> [Task instructions]: Nothing in the records below should be altered in the copy, although the pictures must be left out.
---------- Information supplied ----------
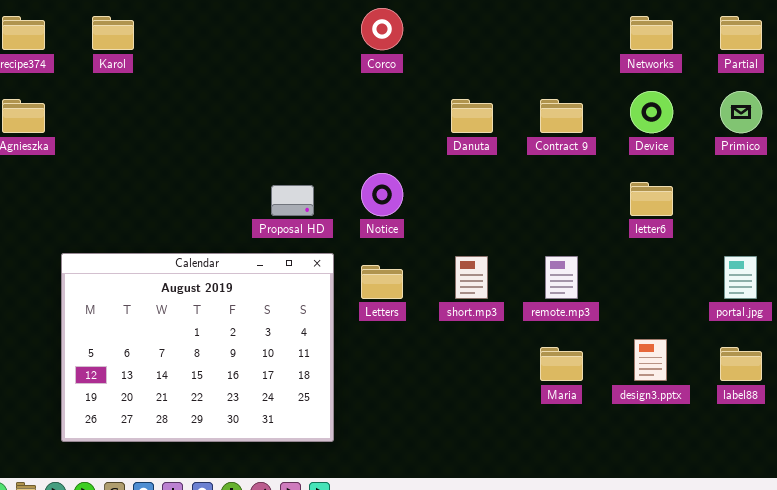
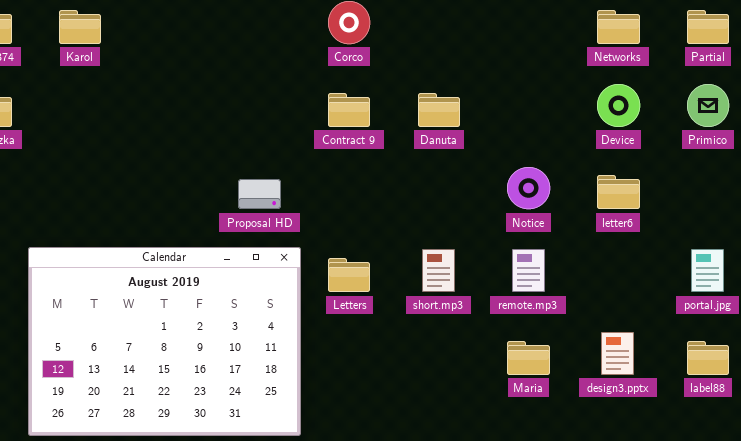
Contract 9: [540,99,583,133] -> [328,93,370,127], moved
Notice: [361,173,403,216] -> [507,167,550,209], moved

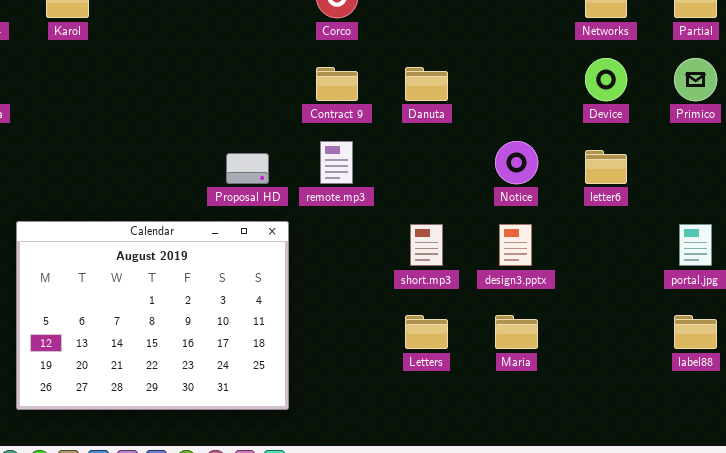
remote.mp3: [512,249,545,292] -> [320,141,353,184], moved
Letters: [328,258,370,292] -> [405,315,448,349], moved
design3.pptx: [601,332,634,375] -> [499,224,532,266], moved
----------
> [Response to the task]:
Contract 9: [540,99,583,133] -> [328,93,370,127], moved
Notice: [361,173,403,216] -> [507,167,550,209], moved

remote.mp3: [512,249,545,292] -> [320,141,353,184], moved
Letters: [328,258,370,292] -> [405,315,448,349], moved
design3.pptx: [601,332,634,375] -> [499,224,532,266], moved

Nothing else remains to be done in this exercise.